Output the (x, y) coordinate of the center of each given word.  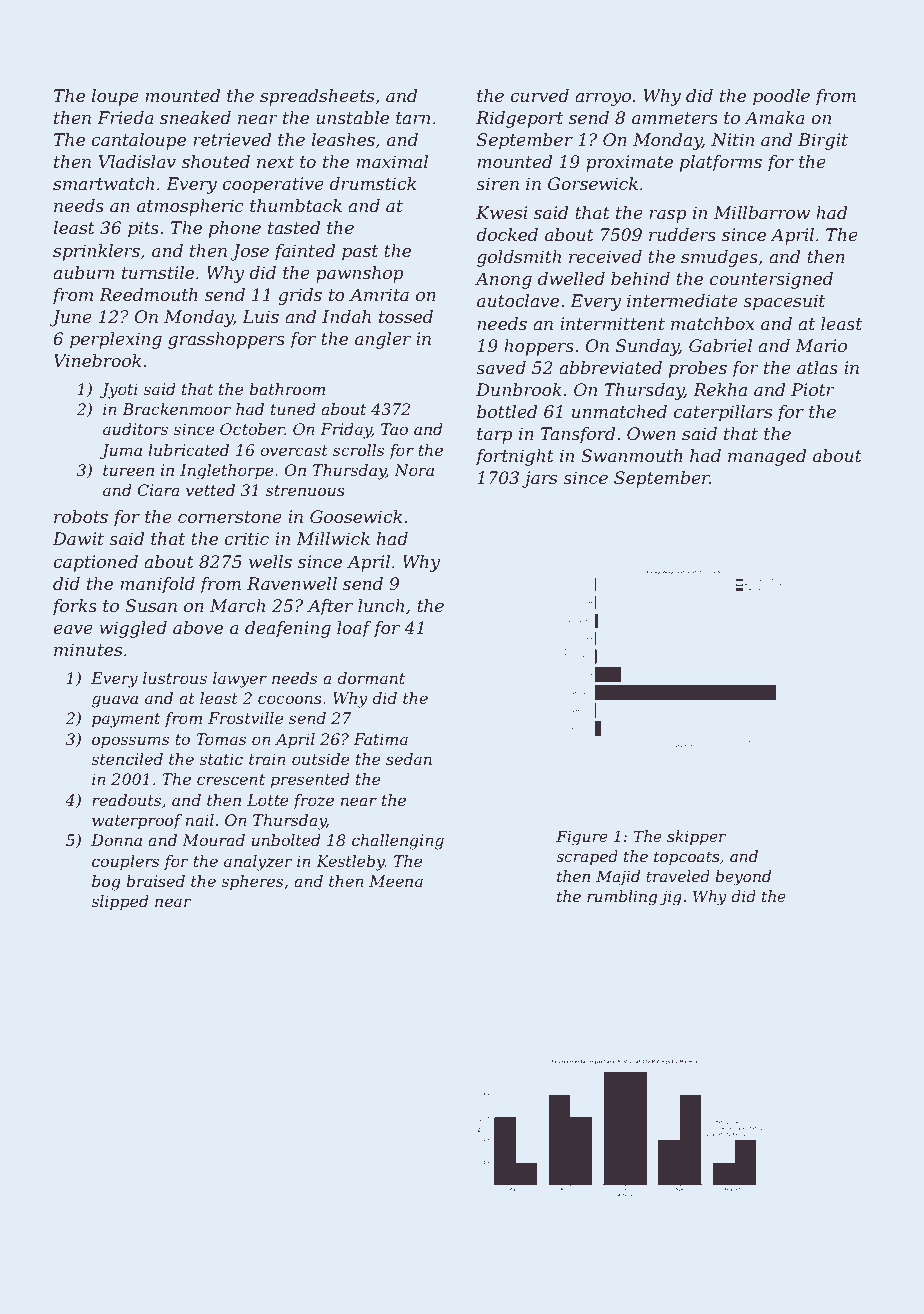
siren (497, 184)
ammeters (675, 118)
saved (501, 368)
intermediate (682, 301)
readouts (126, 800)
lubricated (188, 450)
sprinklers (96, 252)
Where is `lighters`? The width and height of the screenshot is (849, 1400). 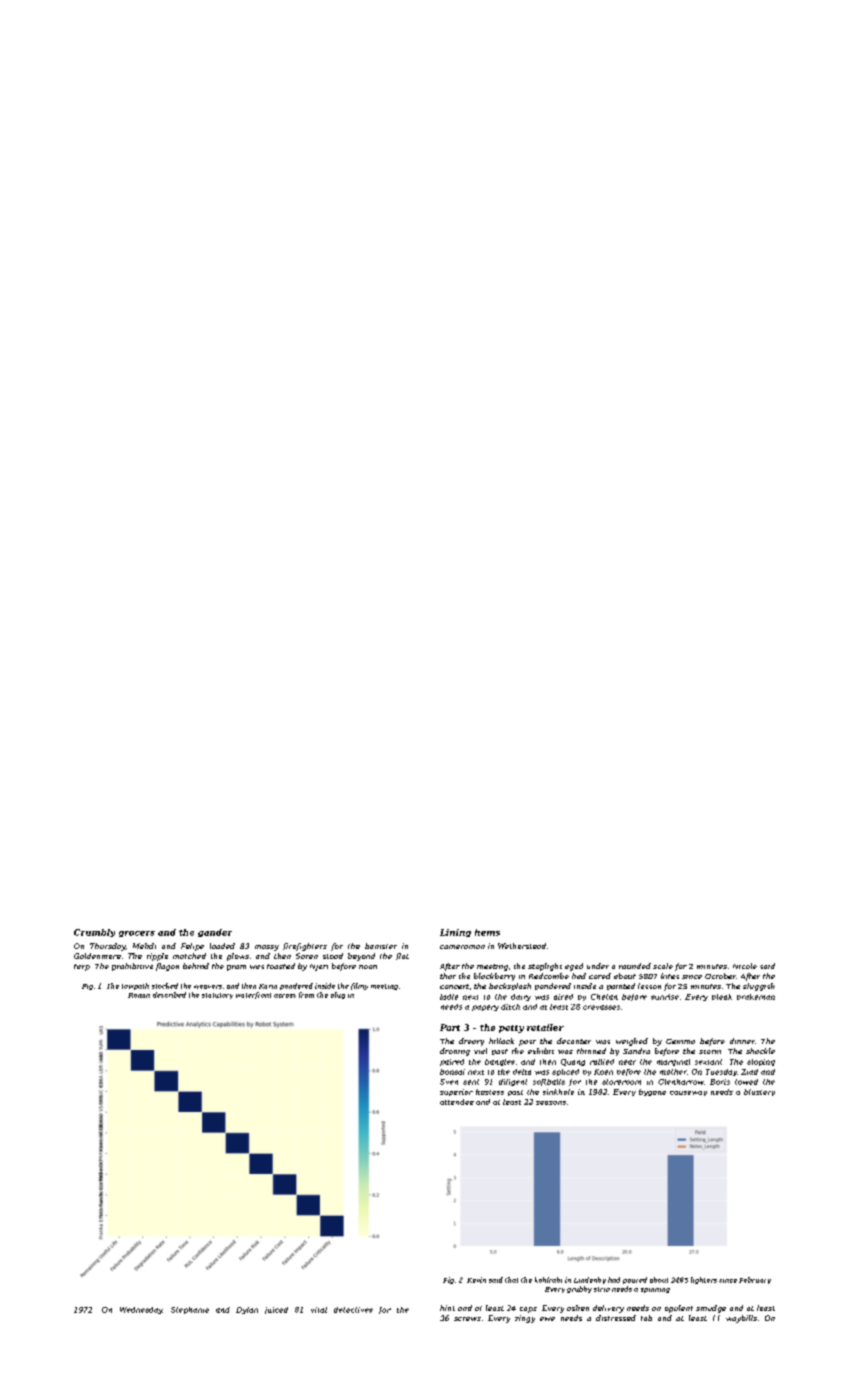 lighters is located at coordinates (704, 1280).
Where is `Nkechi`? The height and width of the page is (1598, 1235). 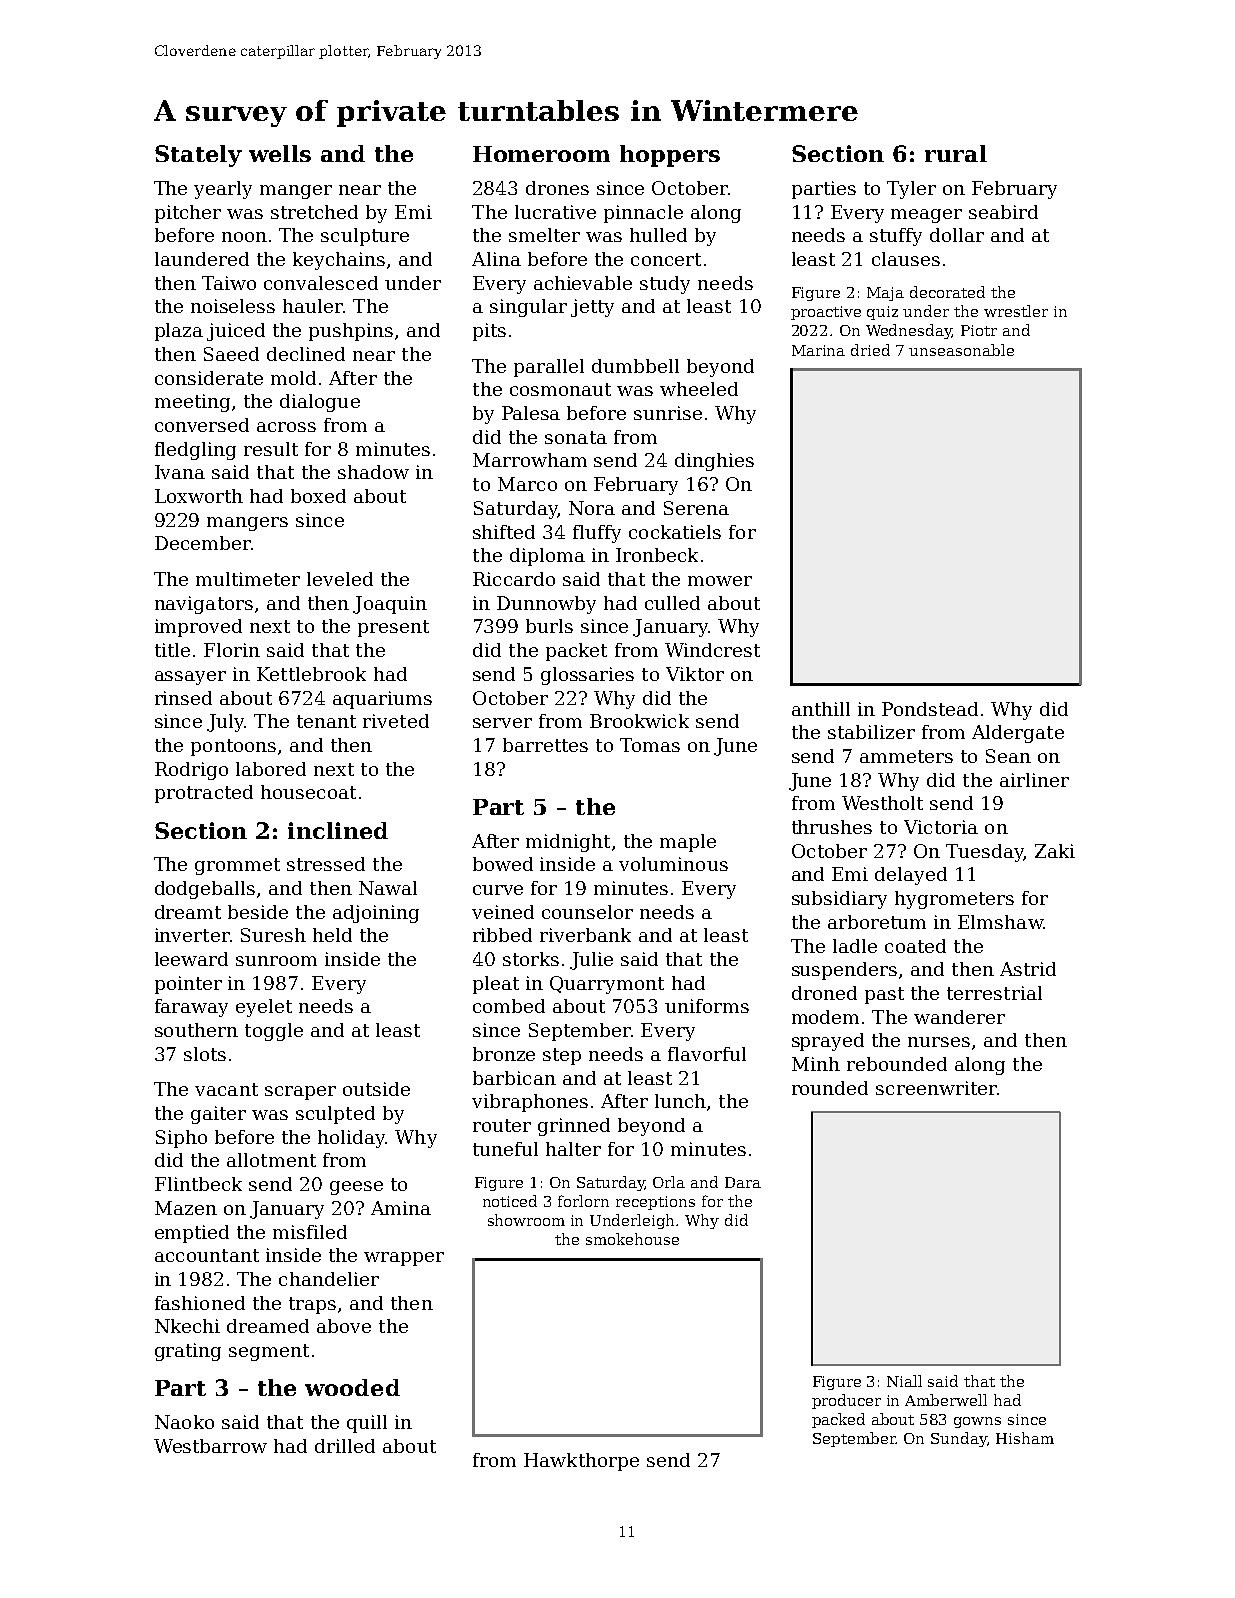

_The task_: Rescale the lines above, beginning with the first one and continuing through the line with "sprinklers (96, 252)", both included. Write them all out again, requests included, with every coordinate in the answers multiplied by 0.2 and rounded to whole numbers (halves round up), and leave the pictures out.

_The answer_:
Output the (x, y) coordinate of the center of each given word.  
siren (99, 37)
ammeters (135, 24)
saved (100, 74)
intermediate (136, 60)
readouts (25, 160)
lubricated (38, 90)
sprinklers (19, 50)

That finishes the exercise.